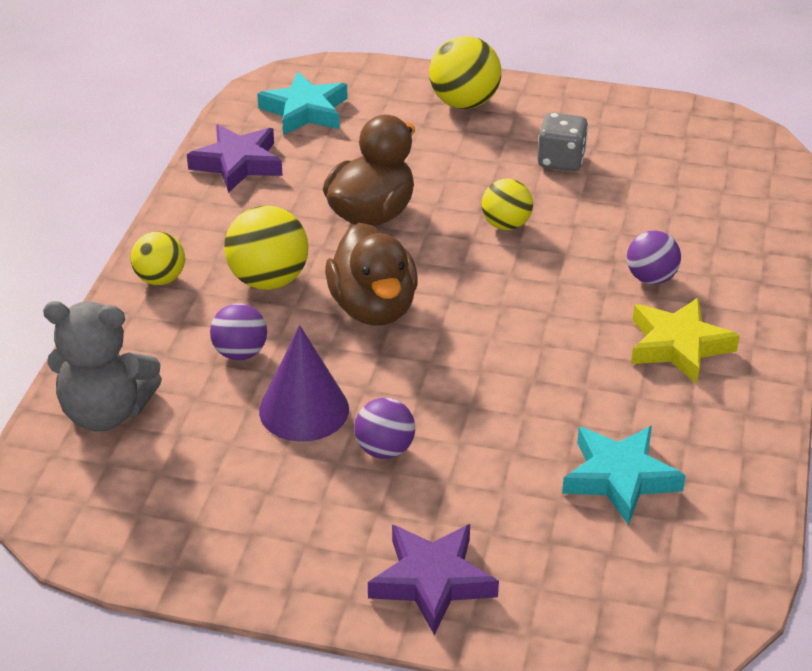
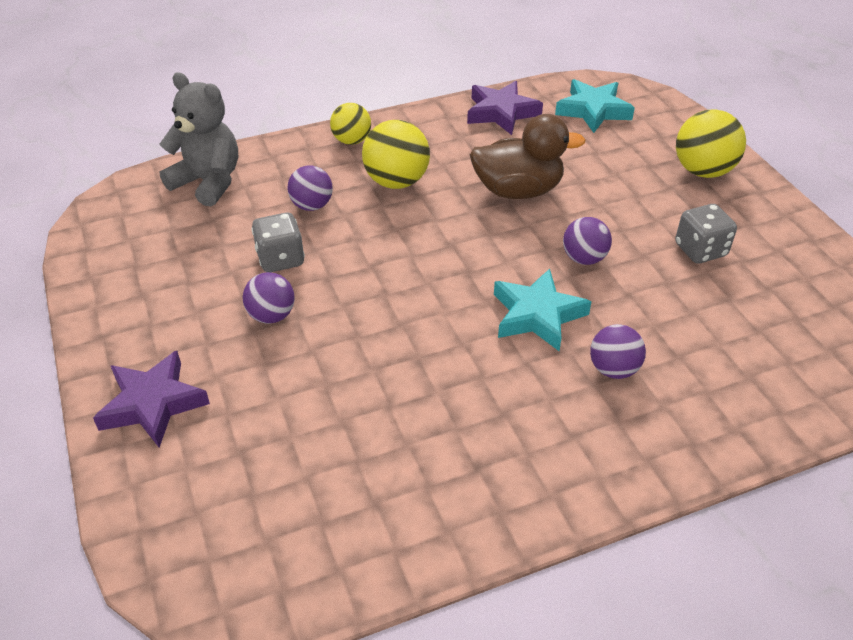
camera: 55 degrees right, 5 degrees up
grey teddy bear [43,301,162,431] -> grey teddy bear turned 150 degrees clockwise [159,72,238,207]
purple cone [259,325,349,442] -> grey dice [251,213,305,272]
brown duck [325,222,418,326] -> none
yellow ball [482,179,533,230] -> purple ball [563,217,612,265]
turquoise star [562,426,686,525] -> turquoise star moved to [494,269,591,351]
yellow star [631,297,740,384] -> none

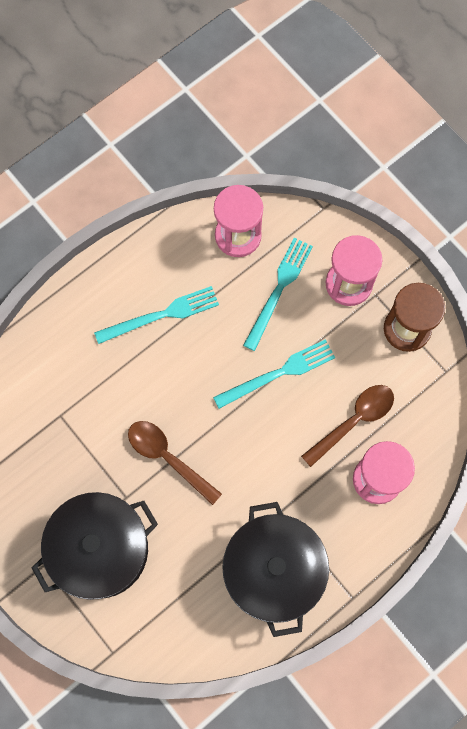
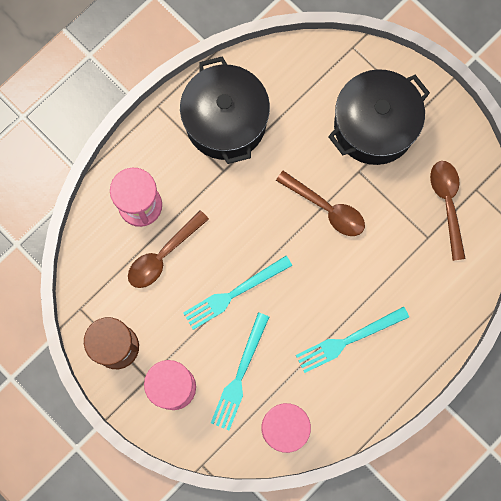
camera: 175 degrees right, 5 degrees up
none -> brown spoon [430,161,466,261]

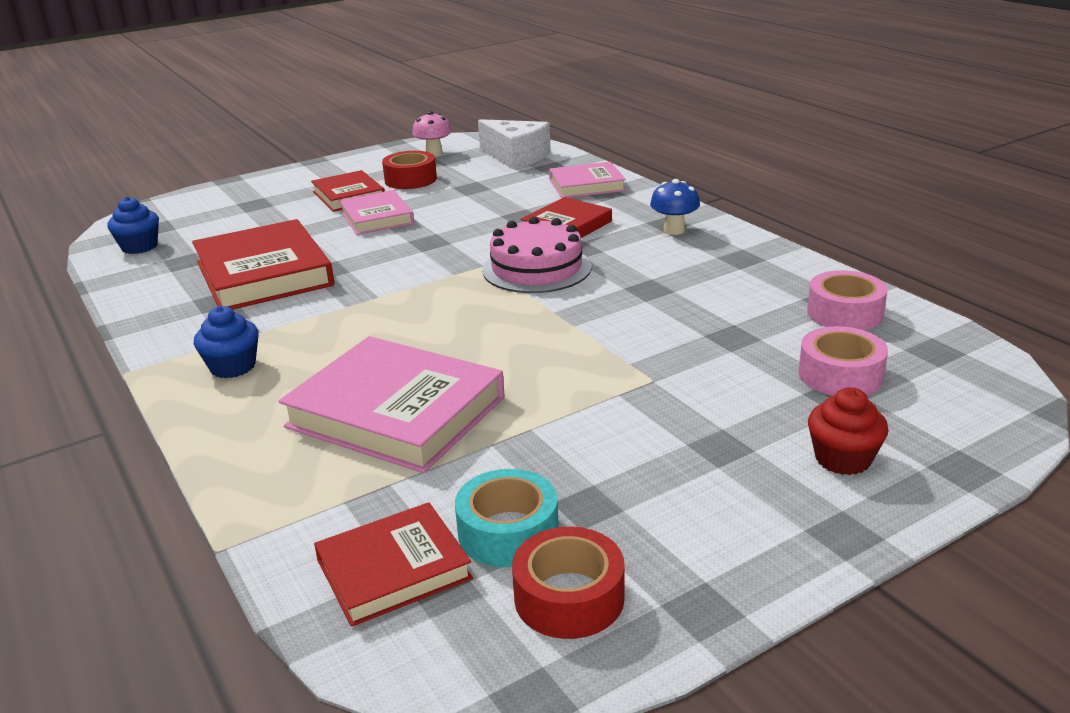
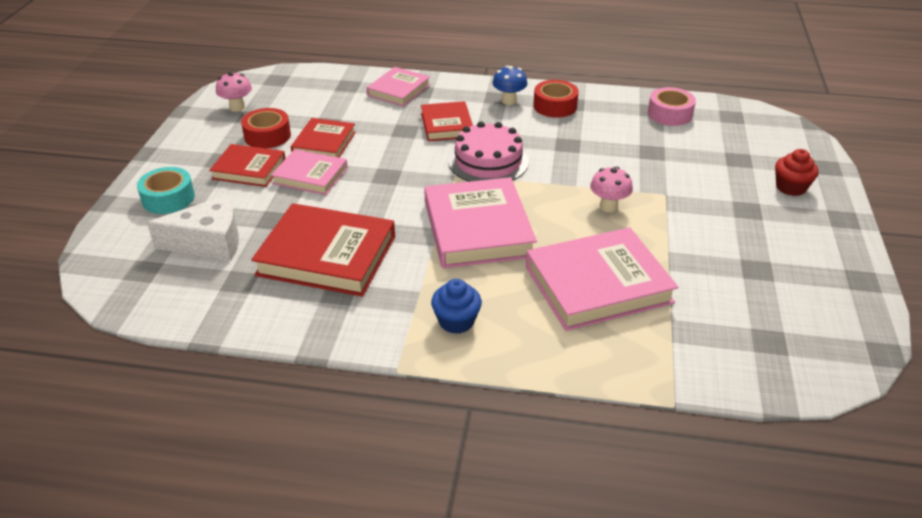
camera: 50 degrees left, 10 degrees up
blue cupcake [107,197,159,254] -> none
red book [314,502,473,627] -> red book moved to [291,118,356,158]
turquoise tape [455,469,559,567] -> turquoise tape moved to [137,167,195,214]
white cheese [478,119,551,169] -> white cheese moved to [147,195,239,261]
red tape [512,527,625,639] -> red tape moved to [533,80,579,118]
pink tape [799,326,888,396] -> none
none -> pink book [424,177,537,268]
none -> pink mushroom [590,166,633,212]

· · · · ·

Task objective: The answer must be the full listing retyped exactly, with no pictures in it.

Written response:
camera: 55 degrees right, 5 degrees up
grey teddy bear [43,301,162,431] -> grey teddy bear turned 150 degrees clockwise [159,72,238,207]
purple cone [259,325,349,442] -> grey dice [251,213,305,272]
brown duck [325,222,418,326] -> none
yellow ball [482,179,533,230] -> purple ball [563,217,612,265]
turquoise star [562,426,686,525] -> turquoise star moved to [494,269,591,351]
yellow star [631,297,740,384] -> none

camera: 175 degrees right, 5 degrees up
none -> brown spoon [430,161,466,261]

camera: 50 degrees left, 10 degrees up
blue cupcake [107,197,159,254] -> none
red book [314,502,473,627] -> red book moved to [291,118,356,158]
turquoise tape [455,469,559,567] -> turquoise tape moved to [137,167,195,214]
white cheese [478,119,551,169] -> white cheese moved to [147,195,239,261]
red tape [512,527,625,639] -> red tape moved to [533,80,579,118]
pink tape [799,326,888,396] -> none
none -> pink book [424,177,537,268]
none -> pink mushroom [590,166,633,212]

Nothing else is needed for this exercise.